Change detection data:

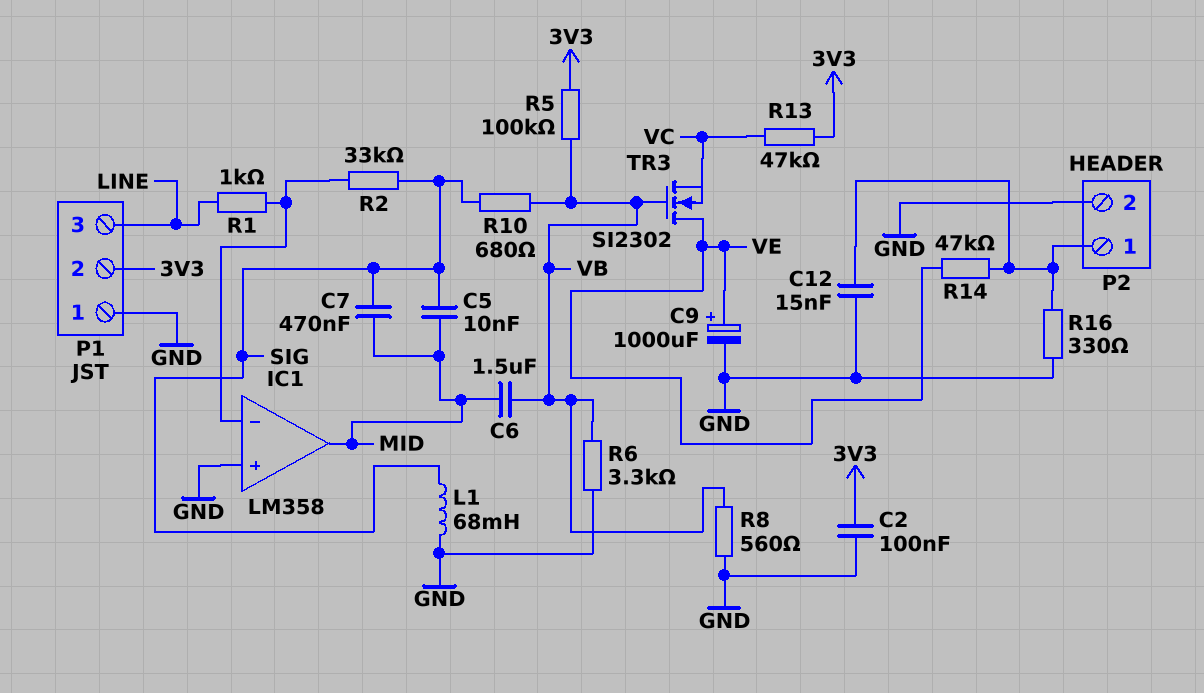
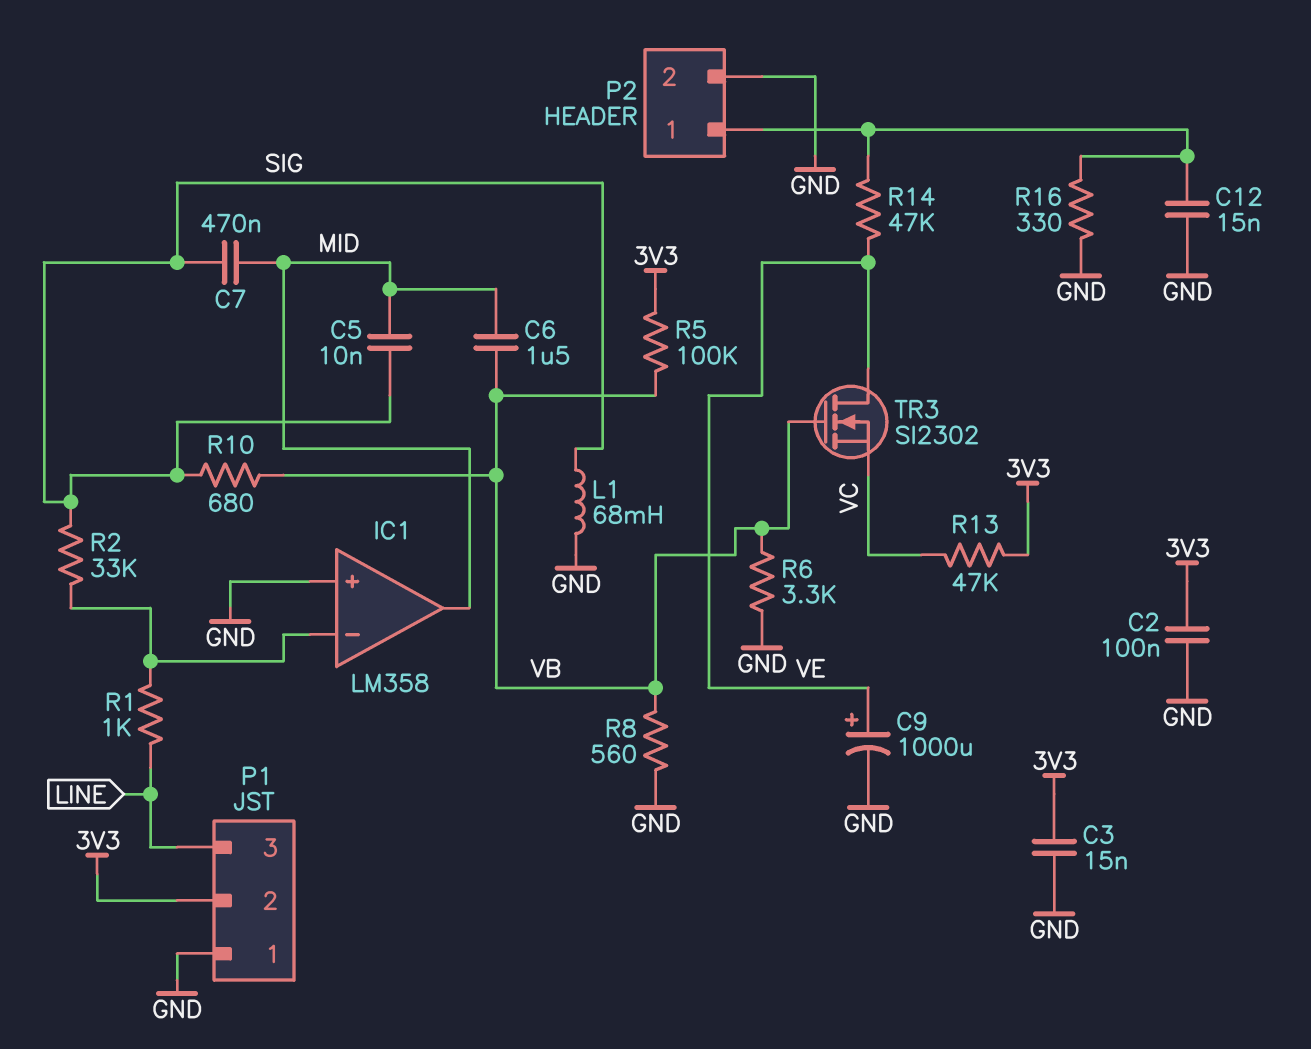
C3: none -> 15nF (3V3, GND)

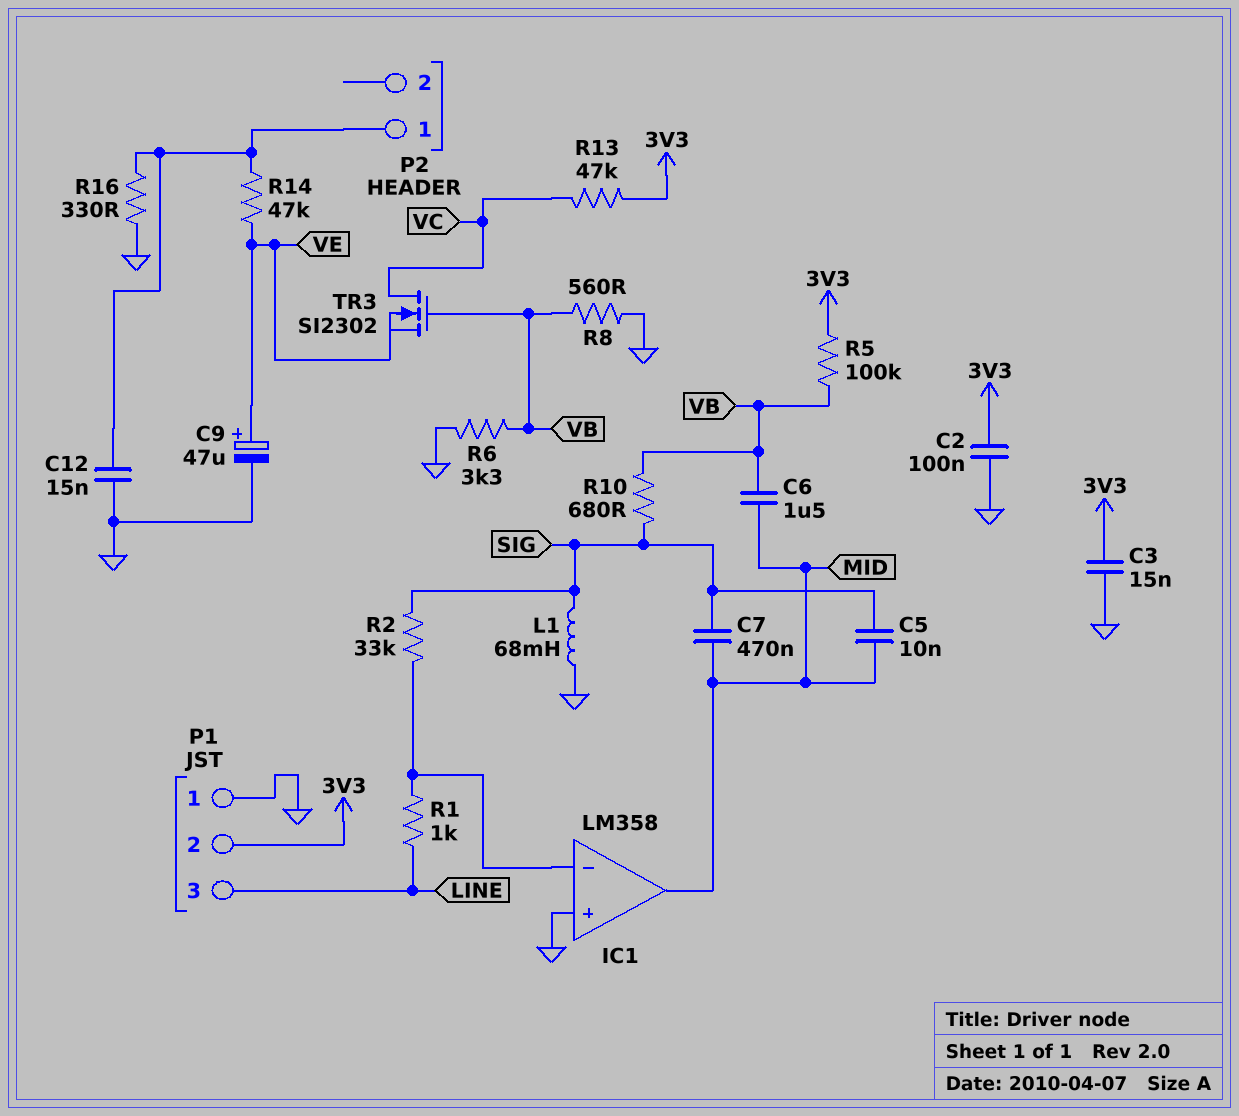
C9: 1000uF (plus VE, minus GND) -> 47uF (plus VE, minus GND)
P2 pin 2: GND -> none
TR3: NMOS SI2302 (G VB, D VE, S VC) -> NMOS SI2302 (G VB, D VC, S VE)

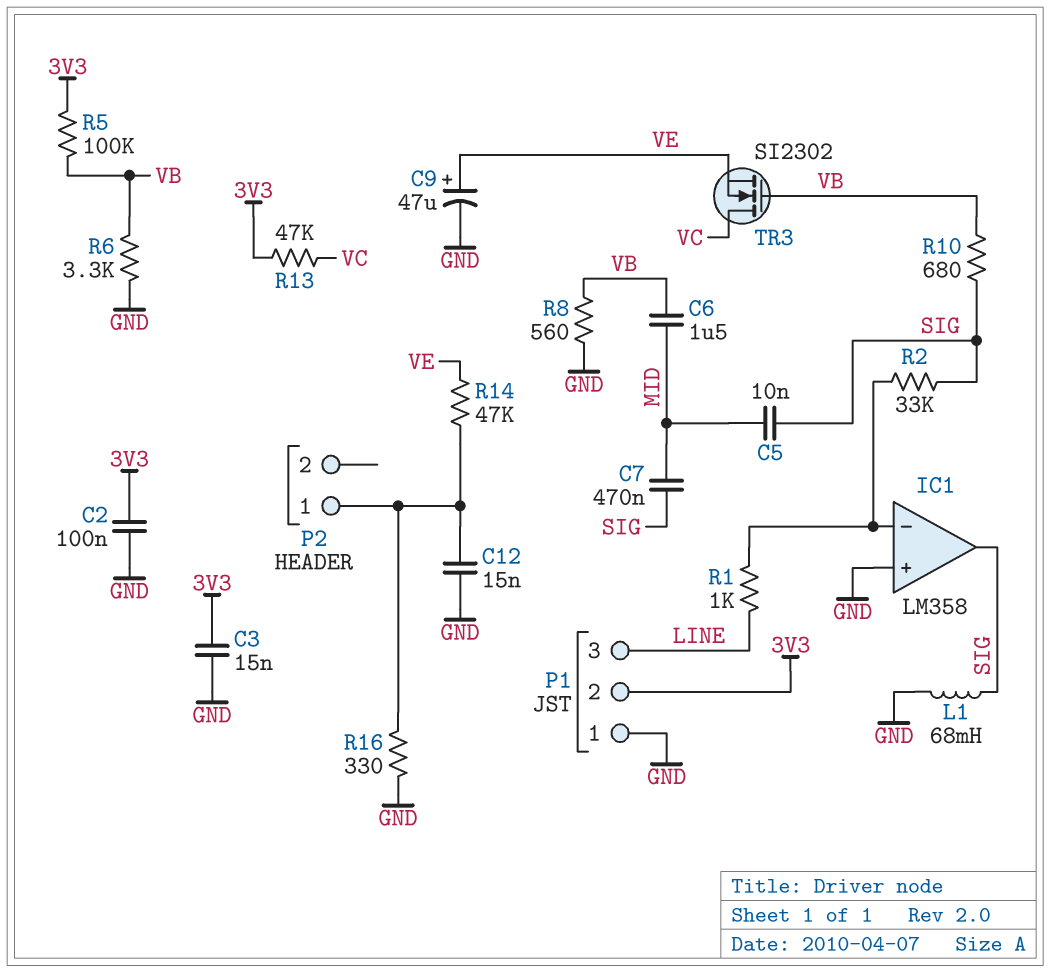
IC1 pin out: MID -> SIG

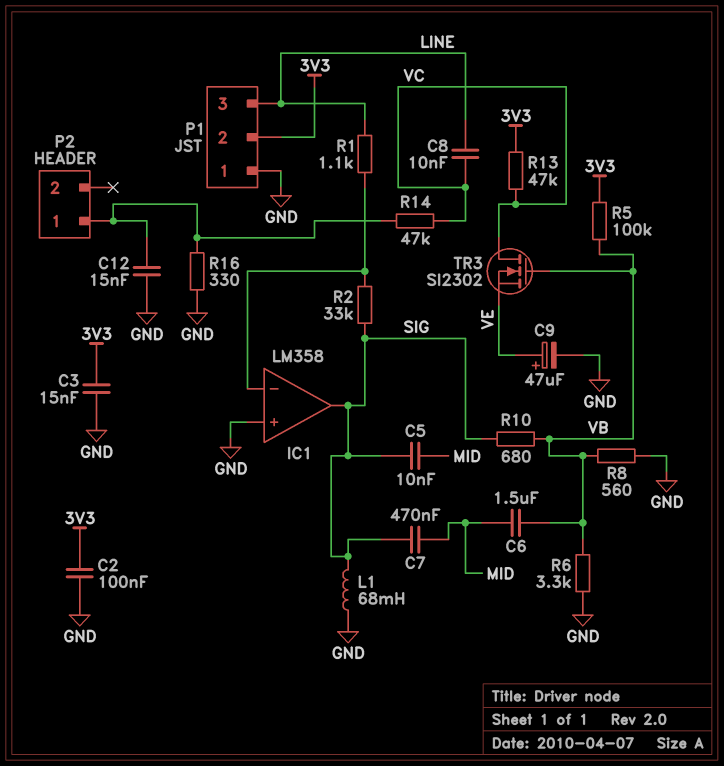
C8: none -> 10nF (LINE, VC)
R1: 1k (IC1/in-, LINE) -> 1.1k (IC1/in-, LINE)
R14: 47k (P2/1, VE) -> 47k (P2/1, VC)

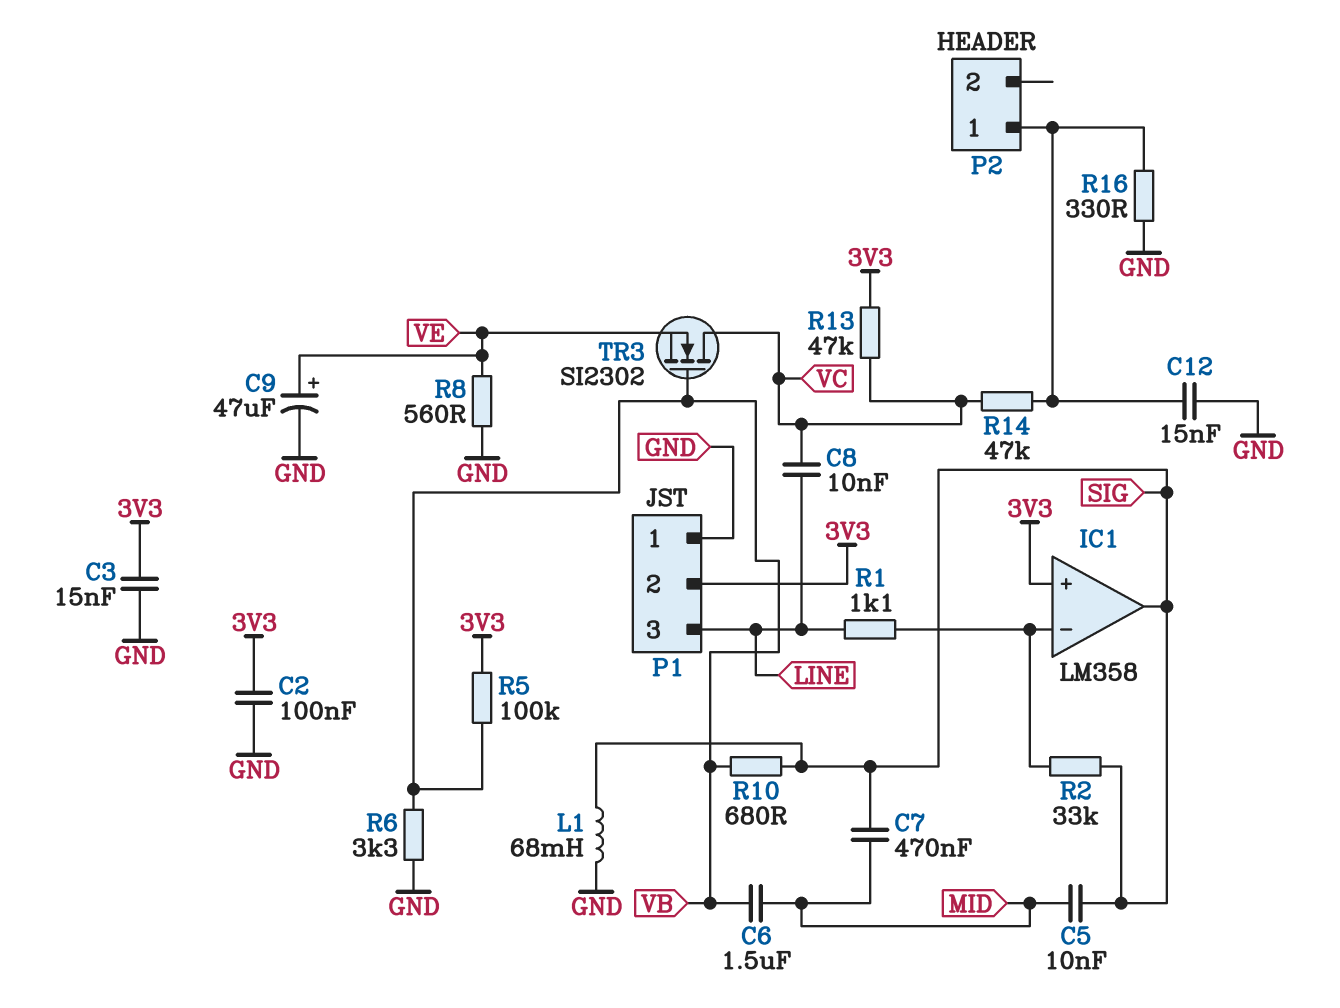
IC1 pin in+: GND -> 3V3
R8: 560 (GND, VB) -> 560 (GND, VE)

THE PROBLEM:
Retype the data exactly as it stands, but keep the images out of your copy.

TASK SOLUTION:
C3: none -> 15nF (3V3, GND)

C9: 1000uF (plus VE, minus GND) -> 47uF (plus VE, minus GND)
P2 pin 2: GND -> none
TR3: NMOS SI2302 (G VB, D VE, S VC) -> NMOS SI2302 (G VB, D VC, S VE)

IC1 pin out: MID -> SIG

C8: none -> 10nF (LINE, VC)
R1: 1k (IC1/in-, LINE) -> 1.1k (IC1/in-, LINE)
R14: 47k (P2/1, VE) -> 47k (P2/1, VC)

IC1 pin in+: GND -> 3V3
R8: 560 (GND, VB) -> 560 (GND, VE)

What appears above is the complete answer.